= Assigned task =
Within the records below is a range that opens at the line with "turquoise ruler: 3 -> 5" and closes at the line with "turquoise ball: 0 -> 2". Return that range word for word, both ends included, and only that range.

= Record set =
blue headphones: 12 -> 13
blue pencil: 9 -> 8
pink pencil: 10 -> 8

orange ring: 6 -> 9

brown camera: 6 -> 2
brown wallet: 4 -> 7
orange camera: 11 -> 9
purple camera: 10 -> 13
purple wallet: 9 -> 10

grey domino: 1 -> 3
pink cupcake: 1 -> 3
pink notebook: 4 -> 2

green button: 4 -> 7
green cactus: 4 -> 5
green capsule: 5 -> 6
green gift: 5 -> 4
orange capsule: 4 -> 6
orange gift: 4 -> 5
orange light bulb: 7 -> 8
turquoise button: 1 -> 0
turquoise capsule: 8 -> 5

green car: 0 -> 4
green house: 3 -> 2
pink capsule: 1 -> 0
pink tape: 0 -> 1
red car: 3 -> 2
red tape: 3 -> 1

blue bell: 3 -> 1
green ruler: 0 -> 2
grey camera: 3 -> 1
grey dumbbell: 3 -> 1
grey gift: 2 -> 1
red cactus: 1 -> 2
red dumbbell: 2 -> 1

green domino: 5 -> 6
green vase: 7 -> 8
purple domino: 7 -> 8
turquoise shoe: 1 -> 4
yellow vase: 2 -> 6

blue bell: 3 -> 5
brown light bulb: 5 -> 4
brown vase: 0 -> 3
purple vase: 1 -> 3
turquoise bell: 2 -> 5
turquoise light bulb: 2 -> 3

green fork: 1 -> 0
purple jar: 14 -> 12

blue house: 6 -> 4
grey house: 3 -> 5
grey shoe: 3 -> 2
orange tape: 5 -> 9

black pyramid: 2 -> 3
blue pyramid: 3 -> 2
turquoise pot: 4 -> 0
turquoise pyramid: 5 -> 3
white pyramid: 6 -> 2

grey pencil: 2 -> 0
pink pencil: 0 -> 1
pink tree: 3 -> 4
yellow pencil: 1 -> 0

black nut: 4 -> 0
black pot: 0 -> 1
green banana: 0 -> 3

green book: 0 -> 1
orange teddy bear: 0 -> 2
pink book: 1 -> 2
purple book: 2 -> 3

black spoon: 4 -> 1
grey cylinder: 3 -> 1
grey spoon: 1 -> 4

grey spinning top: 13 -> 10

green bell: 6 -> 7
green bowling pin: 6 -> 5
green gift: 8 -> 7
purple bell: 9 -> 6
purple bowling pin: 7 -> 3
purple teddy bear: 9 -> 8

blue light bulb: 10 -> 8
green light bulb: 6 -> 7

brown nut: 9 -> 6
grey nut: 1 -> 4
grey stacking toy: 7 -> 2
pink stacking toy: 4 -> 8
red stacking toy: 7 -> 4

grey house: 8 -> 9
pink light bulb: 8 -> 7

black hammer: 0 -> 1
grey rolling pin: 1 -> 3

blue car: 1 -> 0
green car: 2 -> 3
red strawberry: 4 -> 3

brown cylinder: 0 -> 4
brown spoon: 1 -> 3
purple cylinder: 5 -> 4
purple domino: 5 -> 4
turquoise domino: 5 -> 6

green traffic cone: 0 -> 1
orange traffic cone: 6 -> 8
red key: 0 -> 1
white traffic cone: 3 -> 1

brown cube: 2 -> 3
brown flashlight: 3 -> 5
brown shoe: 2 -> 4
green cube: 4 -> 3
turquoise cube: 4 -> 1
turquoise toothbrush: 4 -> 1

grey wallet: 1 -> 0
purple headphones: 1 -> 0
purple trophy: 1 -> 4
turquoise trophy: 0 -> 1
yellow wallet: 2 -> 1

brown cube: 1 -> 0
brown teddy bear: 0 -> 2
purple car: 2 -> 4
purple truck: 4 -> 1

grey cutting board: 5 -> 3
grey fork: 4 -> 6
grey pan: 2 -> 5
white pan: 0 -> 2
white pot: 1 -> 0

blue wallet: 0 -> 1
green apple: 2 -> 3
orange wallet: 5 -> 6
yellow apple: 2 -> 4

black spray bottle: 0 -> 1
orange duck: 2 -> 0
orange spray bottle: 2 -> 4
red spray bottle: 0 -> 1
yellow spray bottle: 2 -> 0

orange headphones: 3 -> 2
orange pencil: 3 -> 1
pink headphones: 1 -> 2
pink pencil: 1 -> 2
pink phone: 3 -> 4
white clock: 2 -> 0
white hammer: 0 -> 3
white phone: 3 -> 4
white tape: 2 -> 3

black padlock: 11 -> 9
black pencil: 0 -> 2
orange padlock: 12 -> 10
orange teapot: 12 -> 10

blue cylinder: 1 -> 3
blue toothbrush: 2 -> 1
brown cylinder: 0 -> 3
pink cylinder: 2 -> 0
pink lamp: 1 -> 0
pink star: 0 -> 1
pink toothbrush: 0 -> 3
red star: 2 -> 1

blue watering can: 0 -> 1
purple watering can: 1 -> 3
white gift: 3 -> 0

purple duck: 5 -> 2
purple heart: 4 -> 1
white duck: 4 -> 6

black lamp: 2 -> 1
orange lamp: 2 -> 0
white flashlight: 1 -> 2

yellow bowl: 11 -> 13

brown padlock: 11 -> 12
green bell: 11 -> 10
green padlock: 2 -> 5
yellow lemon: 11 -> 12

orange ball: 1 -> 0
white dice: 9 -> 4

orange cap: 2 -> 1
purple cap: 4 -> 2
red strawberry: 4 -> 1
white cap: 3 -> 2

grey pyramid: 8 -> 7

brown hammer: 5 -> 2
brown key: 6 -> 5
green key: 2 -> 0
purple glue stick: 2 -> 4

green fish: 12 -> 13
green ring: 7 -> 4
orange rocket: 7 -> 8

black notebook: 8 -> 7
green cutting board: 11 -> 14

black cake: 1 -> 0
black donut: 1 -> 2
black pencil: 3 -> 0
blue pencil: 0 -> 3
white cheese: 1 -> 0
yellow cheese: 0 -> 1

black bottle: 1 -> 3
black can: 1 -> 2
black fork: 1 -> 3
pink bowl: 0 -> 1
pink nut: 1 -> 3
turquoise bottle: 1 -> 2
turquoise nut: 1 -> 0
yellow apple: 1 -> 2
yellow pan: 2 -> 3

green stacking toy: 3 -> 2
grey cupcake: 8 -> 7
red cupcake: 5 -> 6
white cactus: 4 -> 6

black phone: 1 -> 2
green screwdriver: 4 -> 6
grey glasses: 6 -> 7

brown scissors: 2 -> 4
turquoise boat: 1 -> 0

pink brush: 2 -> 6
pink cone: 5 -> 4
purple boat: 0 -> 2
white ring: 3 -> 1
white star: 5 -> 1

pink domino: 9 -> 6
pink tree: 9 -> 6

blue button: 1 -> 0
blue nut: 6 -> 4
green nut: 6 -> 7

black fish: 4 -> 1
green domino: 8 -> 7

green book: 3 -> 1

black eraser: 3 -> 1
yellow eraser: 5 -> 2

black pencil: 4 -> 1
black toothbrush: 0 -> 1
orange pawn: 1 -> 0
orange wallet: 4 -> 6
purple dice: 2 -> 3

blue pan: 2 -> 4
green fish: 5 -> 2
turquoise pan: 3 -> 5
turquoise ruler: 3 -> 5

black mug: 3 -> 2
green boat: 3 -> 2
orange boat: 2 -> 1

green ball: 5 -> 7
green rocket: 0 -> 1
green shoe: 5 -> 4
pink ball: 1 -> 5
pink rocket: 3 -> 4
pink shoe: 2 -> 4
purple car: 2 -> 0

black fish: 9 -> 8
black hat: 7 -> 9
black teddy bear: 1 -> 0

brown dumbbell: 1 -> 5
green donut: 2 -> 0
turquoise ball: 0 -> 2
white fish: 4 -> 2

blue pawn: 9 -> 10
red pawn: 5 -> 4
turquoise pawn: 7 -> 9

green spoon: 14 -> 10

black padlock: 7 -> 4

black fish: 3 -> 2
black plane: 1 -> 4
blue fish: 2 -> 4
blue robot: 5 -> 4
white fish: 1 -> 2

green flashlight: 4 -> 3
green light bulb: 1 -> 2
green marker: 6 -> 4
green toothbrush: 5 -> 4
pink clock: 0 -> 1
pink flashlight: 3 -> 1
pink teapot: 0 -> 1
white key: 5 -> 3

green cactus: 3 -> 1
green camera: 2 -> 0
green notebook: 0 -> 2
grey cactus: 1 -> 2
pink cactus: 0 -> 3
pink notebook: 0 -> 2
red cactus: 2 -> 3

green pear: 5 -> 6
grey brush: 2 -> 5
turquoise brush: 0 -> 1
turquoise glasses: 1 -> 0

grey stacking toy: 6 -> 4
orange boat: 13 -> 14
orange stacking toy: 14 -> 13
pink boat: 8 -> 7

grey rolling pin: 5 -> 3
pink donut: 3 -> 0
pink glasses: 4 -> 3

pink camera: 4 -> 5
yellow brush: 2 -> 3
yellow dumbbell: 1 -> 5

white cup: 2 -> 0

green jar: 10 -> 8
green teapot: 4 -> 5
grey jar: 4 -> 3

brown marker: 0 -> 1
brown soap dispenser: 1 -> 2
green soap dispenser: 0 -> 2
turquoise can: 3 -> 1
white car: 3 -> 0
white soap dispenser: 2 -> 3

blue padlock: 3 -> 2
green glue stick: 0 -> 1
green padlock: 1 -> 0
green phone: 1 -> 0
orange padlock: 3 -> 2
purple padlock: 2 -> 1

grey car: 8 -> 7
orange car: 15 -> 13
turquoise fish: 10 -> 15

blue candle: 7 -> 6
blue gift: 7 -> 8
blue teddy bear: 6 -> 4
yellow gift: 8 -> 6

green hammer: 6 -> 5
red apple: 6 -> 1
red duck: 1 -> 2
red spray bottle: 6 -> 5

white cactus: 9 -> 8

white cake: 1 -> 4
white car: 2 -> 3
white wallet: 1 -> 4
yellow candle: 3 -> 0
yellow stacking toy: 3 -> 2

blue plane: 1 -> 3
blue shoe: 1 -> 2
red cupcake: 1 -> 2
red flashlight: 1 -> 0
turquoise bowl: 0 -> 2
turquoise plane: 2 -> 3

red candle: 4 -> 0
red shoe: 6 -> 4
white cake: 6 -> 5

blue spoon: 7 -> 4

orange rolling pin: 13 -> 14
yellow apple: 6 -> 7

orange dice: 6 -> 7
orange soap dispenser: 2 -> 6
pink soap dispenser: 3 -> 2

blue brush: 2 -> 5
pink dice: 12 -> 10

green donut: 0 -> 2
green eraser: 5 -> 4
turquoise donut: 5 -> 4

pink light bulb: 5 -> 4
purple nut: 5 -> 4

= Exercise response =
turquoise ruler: 3 -> 5

black mug: 3 -> 2
green boat: 3 -> 2
orange boat: 2 -> 1

green ball: 5 -> 7
green rocket: 0 -> 1
green shoe: 5 -> 4
pink ball: 1 -> 5
pink rocket: 3 -> 4
pink shoe: 2 -> 4
purple car: 2 -> 0

black fish: 9 -> 8
black hat: 7 -> 9
black teddy bear: 1 -> 0

brown dumbbell: 1 -> 5
green donut: 2 -> 0
turquoise ball: 0 -> 2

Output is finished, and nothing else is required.